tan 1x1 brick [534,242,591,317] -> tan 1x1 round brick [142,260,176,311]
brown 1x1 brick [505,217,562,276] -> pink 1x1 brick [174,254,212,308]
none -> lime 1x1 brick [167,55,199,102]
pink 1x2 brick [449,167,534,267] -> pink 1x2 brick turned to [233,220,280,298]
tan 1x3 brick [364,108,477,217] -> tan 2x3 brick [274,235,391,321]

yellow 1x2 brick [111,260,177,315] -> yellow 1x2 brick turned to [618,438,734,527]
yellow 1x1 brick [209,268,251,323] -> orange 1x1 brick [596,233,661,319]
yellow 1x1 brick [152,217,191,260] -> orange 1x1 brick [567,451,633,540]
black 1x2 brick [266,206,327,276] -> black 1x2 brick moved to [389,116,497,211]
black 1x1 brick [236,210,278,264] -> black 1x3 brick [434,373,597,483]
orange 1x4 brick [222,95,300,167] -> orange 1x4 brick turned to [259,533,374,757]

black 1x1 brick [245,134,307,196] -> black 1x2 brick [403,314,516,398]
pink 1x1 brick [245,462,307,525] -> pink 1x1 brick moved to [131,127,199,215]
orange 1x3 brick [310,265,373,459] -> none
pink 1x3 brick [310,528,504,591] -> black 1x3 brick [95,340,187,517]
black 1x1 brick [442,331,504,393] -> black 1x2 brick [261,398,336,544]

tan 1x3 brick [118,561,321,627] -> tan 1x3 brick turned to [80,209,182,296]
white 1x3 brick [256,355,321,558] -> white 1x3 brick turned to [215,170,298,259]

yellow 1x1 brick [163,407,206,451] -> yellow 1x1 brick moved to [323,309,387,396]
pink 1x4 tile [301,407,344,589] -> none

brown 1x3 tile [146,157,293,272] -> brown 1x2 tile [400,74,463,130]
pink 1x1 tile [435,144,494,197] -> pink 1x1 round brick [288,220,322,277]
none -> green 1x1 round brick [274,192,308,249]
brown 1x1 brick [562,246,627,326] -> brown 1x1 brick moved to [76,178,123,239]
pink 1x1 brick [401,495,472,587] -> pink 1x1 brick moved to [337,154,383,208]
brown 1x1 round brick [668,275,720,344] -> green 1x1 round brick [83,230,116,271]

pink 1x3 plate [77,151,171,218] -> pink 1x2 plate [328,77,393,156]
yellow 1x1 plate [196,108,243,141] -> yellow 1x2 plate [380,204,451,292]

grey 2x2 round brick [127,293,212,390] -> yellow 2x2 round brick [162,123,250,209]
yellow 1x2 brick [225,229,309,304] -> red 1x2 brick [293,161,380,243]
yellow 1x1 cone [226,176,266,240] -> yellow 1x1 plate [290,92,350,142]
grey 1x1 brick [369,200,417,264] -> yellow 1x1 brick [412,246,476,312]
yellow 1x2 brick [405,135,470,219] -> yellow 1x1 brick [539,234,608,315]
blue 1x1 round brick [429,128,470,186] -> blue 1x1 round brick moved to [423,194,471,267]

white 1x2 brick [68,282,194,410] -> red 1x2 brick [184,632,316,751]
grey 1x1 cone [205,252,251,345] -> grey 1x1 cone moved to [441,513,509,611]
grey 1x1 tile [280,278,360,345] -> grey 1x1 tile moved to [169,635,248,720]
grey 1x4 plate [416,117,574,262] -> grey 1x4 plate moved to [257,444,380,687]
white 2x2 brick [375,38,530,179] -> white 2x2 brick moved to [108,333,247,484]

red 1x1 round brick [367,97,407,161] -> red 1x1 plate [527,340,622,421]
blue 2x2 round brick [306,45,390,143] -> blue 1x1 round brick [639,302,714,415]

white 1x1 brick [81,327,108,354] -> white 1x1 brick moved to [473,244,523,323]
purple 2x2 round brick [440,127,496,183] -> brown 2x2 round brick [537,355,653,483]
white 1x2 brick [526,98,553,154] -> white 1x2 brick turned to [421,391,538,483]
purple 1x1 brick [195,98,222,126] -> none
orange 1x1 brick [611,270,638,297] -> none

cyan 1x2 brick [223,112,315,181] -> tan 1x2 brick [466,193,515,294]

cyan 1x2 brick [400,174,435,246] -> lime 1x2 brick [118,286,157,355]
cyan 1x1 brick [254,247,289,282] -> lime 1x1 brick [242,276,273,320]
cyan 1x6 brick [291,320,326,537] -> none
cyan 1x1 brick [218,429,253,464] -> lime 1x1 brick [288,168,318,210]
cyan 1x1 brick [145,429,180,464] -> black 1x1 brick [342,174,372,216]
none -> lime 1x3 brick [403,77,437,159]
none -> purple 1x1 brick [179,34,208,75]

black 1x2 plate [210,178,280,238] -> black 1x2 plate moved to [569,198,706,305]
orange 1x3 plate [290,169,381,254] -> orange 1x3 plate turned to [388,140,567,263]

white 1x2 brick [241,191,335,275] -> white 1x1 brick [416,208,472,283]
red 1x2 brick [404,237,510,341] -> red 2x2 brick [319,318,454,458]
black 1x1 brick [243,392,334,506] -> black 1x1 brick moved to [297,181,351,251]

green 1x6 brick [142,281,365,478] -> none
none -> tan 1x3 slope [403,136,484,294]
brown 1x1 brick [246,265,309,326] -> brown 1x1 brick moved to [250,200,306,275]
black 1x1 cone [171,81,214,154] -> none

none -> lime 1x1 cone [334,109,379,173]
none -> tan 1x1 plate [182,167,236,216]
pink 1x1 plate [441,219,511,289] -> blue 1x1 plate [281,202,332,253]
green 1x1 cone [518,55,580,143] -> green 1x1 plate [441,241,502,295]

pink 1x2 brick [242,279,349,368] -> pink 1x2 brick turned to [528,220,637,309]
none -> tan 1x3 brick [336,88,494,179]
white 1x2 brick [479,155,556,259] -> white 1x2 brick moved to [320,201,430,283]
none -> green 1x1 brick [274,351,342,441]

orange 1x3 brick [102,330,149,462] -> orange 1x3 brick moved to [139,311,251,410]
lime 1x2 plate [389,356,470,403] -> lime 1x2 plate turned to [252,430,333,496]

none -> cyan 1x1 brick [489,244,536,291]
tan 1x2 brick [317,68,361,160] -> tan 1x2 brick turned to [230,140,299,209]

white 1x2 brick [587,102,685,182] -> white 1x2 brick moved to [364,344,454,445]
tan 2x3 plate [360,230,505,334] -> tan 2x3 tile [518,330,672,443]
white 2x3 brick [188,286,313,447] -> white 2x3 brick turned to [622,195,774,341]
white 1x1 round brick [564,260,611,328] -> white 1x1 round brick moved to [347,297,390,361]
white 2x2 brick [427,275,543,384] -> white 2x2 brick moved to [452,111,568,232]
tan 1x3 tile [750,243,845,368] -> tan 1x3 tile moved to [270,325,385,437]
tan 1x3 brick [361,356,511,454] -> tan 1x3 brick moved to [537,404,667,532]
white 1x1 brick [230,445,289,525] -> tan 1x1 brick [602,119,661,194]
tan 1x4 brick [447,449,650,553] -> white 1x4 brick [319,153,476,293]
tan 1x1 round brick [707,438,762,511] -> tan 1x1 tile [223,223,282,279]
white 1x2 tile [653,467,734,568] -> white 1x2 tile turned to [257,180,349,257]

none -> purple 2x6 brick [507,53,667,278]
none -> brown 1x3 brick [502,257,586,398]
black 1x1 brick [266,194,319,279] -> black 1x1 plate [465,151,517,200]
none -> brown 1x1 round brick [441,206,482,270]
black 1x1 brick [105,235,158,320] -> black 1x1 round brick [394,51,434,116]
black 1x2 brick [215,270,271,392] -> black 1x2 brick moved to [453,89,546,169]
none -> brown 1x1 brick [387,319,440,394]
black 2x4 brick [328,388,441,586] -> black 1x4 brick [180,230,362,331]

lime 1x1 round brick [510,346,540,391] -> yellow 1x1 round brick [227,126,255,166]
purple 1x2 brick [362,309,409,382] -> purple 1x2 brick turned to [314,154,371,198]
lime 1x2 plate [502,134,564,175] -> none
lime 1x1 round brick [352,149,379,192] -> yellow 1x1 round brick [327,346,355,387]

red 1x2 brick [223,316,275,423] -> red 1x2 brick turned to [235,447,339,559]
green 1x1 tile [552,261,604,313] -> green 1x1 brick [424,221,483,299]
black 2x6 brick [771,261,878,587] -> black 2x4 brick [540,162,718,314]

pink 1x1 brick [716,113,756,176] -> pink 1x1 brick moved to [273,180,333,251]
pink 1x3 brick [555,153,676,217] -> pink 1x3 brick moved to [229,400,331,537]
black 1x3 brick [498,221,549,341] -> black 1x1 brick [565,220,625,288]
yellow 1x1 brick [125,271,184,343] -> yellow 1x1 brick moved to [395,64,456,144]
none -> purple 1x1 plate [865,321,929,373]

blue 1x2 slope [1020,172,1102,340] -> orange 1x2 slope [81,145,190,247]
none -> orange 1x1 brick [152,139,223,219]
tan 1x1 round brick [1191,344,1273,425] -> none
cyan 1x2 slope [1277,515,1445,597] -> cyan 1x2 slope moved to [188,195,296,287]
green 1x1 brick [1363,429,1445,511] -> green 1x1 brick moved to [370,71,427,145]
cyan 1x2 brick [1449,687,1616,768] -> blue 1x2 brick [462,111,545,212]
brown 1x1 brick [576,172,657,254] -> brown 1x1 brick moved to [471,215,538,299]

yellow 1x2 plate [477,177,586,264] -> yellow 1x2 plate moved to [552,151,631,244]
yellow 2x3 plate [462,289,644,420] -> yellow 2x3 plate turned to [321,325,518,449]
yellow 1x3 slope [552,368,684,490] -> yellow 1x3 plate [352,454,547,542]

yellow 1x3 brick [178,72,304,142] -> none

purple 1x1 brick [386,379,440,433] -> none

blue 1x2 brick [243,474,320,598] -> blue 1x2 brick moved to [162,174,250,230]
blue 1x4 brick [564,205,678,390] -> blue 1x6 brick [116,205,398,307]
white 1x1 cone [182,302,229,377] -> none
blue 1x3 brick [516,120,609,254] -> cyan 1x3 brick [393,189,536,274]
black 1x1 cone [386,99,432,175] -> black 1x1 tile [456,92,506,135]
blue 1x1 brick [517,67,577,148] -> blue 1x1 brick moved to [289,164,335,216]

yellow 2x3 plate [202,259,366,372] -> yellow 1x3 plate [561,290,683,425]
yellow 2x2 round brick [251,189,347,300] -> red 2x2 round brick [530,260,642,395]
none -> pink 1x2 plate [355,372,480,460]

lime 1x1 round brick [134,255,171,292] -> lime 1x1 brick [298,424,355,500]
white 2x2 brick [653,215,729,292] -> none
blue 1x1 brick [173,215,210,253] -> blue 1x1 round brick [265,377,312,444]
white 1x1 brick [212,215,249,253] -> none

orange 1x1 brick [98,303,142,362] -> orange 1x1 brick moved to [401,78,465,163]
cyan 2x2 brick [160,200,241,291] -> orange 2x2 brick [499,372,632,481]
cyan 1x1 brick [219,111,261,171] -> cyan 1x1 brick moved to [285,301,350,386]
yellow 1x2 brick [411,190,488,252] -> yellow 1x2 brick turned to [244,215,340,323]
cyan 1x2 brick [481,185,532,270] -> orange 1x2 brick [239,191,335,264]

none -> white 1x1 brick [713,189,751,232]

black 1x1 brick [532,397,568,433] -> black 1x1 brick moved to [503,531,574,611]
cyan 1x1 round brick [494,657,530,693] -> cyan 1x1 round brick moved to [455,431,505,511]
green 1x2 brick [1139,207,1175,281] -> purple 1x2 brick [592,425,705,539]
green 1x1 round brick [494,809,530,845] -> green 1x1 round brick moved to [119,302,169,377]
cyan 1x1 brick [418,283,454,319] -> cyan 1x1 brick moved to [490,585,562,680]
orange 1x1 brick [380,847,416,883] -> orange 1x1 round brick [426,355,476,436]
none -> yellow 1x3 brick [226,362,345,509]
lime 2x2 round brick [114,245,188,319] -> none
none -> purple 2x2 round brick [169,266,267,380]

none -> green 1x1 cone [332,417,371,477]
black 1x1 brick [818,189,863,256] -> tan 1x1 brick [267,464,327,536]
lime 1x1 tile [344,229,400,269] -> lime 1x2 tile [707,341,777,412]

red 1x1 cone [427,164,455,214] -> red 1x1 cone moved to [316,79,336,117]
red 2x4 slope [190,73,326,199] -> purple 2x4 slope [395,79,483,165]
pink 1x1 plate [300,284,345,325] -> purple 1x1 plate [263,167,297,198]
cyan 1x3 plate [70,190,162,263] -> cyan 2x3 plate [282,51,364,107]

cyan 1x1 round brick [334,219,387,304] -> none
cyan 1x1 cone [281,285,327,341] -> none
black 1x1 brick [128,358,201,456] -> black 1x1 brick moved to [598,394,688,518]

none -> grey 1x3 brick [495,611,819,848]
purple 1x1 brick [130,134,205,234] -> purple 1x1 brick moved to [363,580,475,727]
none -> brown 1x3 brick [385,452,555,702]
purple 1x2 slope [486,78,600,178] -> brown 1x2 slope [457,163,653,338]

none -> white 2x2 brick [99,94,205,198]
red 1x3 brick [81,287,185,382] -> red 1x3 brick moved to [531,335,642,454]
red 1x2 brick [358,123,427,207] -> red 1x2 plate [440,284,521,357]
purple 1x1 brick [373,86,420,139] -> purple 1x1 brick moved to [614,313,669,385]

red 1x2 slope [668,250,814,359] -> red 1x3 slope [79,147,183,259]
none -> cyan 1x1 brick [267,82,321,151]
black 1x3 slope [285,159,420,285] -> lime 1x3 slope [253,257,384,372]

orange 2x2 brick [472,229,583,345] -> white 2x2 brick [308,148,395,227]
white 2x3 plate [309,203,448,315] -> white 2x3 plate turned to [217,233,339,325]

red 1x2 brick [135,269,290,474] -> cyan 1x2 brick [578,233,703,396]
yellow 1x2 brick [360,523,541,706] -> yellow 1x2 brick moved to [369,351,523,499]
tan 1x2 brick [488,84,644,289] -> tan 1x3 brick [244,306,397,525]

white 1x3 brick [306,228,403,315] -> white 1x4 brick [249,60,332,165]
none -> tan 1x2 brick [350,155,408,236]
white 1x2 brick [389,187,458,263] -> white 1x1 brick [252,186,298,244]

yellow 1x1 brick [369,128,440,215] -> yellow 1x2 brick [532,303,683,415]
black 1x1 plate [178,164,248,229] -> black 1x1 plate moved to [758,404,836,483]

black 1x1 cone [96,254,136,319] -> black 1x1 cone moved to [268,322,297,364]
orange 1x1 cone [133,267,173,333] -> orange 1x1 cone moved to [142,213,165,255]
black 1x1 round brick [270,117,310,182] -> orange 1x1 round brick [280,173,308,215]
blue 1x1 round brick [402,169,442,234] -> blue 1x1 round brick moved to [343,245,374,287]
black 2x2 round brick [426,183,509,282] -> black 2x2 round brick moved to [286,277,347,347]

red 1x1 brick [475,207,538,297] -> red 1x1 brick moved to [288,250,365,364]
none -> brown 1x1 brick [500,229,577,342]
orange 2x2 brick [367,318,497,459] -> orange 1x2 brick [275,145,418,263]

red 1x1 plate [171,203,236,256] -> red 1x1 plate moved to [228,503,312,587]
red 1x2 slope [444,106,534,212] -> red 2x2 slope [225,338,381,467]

________________________________________

* Work required
If a line in the material holds the string "slope", count it, then state the number of such lines and nothing else.

* Answer space
9